DO THIS =
Copy out the following material verbatim, with every line left unchanged.

________________________________________

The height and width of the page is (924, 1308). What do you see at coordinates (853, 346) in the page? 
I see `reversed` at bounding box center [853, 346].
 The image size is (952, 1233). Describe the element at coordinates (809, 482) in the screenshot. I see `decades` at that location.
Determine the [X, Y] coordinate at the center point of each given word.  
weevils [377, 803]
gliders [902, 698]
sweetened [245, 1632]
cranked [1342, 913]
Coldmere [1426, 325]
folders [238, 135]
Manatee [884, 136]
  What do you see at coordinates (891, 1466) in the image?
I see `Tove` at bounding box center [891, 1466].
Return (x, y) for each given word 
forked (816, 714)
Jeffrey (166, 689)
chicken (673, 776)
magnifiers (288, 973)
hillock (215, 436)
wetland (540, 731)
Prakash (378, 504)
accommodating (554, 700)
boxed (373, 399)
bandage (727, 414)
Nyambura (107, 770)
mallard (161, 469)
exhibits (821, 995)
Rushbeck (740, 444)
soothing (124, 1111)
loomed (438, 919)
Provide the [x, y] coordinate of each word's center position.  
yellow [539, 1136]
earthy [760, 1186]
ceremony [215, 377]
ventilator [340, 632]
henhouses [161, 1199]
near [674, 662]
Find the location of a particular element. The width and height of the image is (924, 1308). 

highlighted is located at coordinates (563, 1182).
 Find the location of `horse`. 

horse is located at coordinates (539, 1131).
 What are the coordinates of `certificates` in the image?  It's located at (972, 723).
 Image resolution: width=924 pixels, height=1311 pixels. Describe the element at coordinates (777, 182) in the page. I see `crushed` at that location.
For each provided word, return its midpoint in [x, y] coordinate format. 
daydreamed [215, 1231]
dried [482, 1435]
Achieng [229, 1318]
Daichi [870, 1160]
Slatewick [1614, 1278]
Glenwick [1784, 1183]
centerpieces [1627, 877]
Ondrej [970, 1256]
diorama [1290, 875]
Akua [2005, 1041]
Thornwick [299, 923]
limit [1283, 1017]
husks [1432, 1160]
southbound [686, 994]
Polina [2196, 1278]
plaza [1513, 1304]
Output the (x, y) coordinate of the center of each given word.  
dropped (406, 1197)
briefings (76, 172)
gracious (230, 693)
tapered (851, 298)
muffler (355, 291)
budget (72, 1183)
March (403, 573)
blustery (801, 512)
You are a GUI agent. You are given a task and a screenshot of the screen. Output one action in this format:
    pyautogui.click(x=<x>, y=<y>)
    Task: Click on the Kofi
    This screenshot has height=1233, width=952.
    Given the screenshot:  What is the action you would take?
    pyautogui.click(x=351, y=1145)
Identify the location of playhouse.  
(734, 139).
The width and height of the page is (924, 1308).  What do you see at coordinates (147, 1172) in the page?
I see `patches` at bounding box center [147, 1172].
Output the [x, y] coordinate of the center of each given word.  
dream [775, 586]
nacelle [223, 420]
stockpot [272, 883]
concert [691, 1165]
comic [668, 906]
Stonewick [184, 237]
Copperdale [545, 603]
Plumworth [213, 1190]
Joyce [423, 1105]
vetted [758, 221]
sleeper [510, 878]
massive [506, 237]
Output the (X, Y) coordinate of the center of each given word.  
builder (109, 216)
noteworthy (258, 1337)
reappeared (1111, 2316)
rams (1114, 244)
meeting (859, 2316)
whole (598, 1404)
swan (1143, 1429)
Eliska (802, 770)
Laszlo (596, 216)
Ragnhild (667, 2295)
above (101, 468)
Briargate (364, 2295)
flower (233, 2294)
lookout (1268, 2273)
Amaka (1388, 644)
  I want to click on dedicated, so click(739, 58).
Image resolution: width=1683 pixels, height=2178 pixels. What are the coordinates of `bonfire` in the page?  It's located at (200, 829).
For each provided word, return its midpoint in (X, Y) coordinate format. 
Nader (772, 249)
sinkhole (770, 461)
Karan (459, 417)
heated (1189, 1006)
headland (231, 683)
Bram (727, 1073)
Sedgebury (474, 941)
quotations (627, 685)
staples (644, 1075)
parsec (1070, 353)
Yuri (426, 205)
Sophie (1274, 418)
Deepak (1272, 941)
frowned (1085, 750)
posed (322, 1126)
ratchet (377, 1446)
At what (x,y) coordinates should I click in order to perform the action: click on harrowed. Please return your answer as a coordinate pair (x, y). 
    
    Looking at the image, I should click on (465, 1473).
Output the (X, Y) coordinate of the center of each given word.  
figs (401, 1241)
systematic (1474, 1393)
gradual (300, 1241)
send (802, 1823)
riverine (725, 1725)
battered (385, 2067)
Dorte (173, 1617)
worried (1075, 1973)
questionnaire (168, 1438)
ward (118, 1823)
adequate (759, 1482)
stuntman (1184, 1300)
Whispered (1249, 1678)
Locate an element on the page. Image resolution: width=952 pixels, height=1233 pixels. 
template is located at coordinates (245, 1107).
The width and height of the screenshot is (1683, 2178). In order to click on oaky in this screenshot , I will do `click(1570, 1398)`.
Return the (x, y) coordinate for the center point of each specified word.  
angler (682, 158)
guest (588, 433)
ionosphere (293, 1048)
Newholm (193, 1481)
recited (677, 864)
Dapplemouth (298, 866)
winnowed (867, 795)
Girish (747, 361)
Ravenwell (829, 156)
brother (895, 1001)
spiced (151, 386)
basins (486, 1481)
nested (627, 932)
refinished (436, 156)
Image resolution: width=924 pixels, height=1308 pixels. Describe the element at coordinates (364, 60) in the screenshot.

________________________________________

EXERCISE OUTPUT =
The height and width of the page is (924, 1308). What do you see at coordinates (853, 346) in the page? 
I see `reversed` at bounding box center [853, 346].
 The image size is (952, 1233). Describe the element at coordinates (809, 482) in the screenshot. I see `decades` at that location.
Determine the [X, Y] coordinate at the center point of each given word.  
weevils [377, 803]
gliders [902, 698]
sweetened [245, 1632]
cranked [1342, 913]
Coldmere [1426, 325]
folders [238, 135]
Manatee [884, 136]
  What do you see at coordinates (891, 1466) in the image?
I see `Tove` at bounding box center [891, 1466].
Return (x, y) for each given word 
forked (816, 714)
Jeffrey (166, 689)
chicken (673, 776)
magnifiers (288, 973)
hillock (215, 436)
wetland (540, 731)
Prakash (378, 504)
accommodating (554, 700)
boxed (373, 399)
bandage (727, 414)
Nyambura (107, 770)
mallard (161, 469)
exhibits (821, 995)
Rushbeck (740, 444)
soothing (124, 1111)
loomed (438, 919)
Provide the [x, y] coordinate of each word's center position.  
yellow [539, 1136]
earthy [760, 1186]
ceremony [215, 377]
ventilator [340, 632]
henhouses [161, 1199]
near [674, 662]
Find the location of a particular element. The width and height of the image is (924, 1308). 

highlighted is located at coordinates (563, 1182).
 Find the location of `horse`. 

horse is located at coordinates (539, 1131).
 What are the coordinates of `certificates` in the image?  It's located at (972, 723).
 Image resolution: width=924 pixels, height=1311 pixels. Describe the element at coordinates (777, 182) in the page. I see `crushed` at that location.
For each provided word, return its midpoint in [x, y] coordinate format. 
daydreamed [215, 1231]
dried [482, 1435]
Achieng [229, 1318]
Daichi [870, 1160]
Slatewick [1614, 1278]
Glenwick [1784, 1183]
centerpieces [1627, 877]
Ondrej [970, 1256]
diorama [1290, 875]
Akua [2005, 1041]
Thornwick [299, 923]
limit [1283, 1017]
husks [1432, 1160]
southbound [686, 994]
Polina [2196, 1278]
plaza [1513, 1304]
Output the (x, y) coordinate of the center of each given word.  
dropped (406, 1197)
briefings (76, 172)
gracious (230, 693)
tapered (851, 298)
muffler (355, 291)
budget (72, 1183)
March (403, 573)
blustery (801, 512)
You are a GUI agent. You are given a task and a screenshot of the screen. Output one action in this format:
    pyautogui.click(x=<x>, y=<y>)
    Task: Click on the Kofi
    This screenshot has height=1233, width=952.
    Given the screenshot:  What is the action you would take?
    pyautogui.click(x=351, y=1145)
Identify the location of playhouse.  
(734, 139).
The width and height of the page is (924, 1308).  What do you see at coordinates (147, 1172) in the page?
I see `patches` at bounding box center [147, 1172].
Output the [x, y] coordinate of the center of each given word.  
dream [775, 586]
nacelle [223, 420]
stockpot [272, 883]
concert [691, 1165]
comic [668, 906]
Stonewick [184, 237]
Copperdale [545, 603]
Plumworth [213, 1190]
Joyce [423, 1105]
vetted [758, 221]
sleeper [510, 878]
massive [506, 237]
Output the (X, Y) coordinate of the center of each given word.  
builder (109, 216)
noteworthy (258, 1337)
reappeared (1111, 2316)
rams (1114, 244)
meeting (859, 2316)
whole (598, 1404)
swan (1143, 1429)
Eliska (802, 770)
Laszlo (596, 216)
Ragnhild (667, 2295)
above (101, 468)
Briargate (364, 2295)
flower (233, 2294)
lookout (1268, 2273)
Amaka (1388, 644)
  I want to click on dedicated, so click(739, 58).
Image resolution: width=1683 pixels, height=2178 pixels. What are the coordinates of `bonfire` in the page?  It's located at (200, 829).
For each provided word, return its midpoint in (X, Y) coordinate format. 
Nader (772, 249)
sinkhole (770, 461)
Karan (459, 417)
heated (1189, 1006)
headland (231, 683)
Bram (727, 1073)
Sedgebury (474, 941)
quotations (627, 685)
staples (644, 1075)
parsec (1070, 353)
Yuri (426, 205)
Sophie (1274, 418)
Deepak (1272, 941)
frowned (1085, 750)
posed (322, 1126)
ratchet (377, 1446)
At what (x,y) coordinates should I click in order to perform the action: click on harrowed. Please return your answer as a coordinate pair (x, y). 
    
    Looking at the image, I should click on (465, 1473).
Output the (X, Y) coordinate of the center of each given word.  
figs (401, 1241)
systematic (1474, 1393)
gradual (300, 1241)
send (802, 1823)
riverine (725, 1725)
battered (385, 2067)
Dorte (173, 1617)
worried (1075, 1973)
questionnaire (168, 1438)
ward (118, 1823)
adequate (759, 1482)
stuntman (1184, 1300)
Whispered (1249, 1678)
Locate an element on the page. Image resolution: width=952 pixels, height=1233 pixels. 
template is located at coordinates (245, 1107).
The width and height of the screenshot is (1683, 2178). In order to click on oaky in this screenshot , I will do `click(1570, 1398)`.
Return the (x, y) coordinate for the center point of each specified word.  
angler (682, 158)
guest (588, 433)
ionosphere (293, 1048)
Newholm (193, 1481)
recited (677, 864)
Dapplemouth (298, 866)
winnowed (867, 795)
Girish (747, 361)
Ravenwell (829, 156)
brother (895, 1001)
spiced (151, 386)
basins (486, 1481)
nested (627, 932)
refinished (436, 156)
Image resolution: width=924 pixels, height=1308 pixels. Describe the element at coordinates (364, 60) in the screenshot.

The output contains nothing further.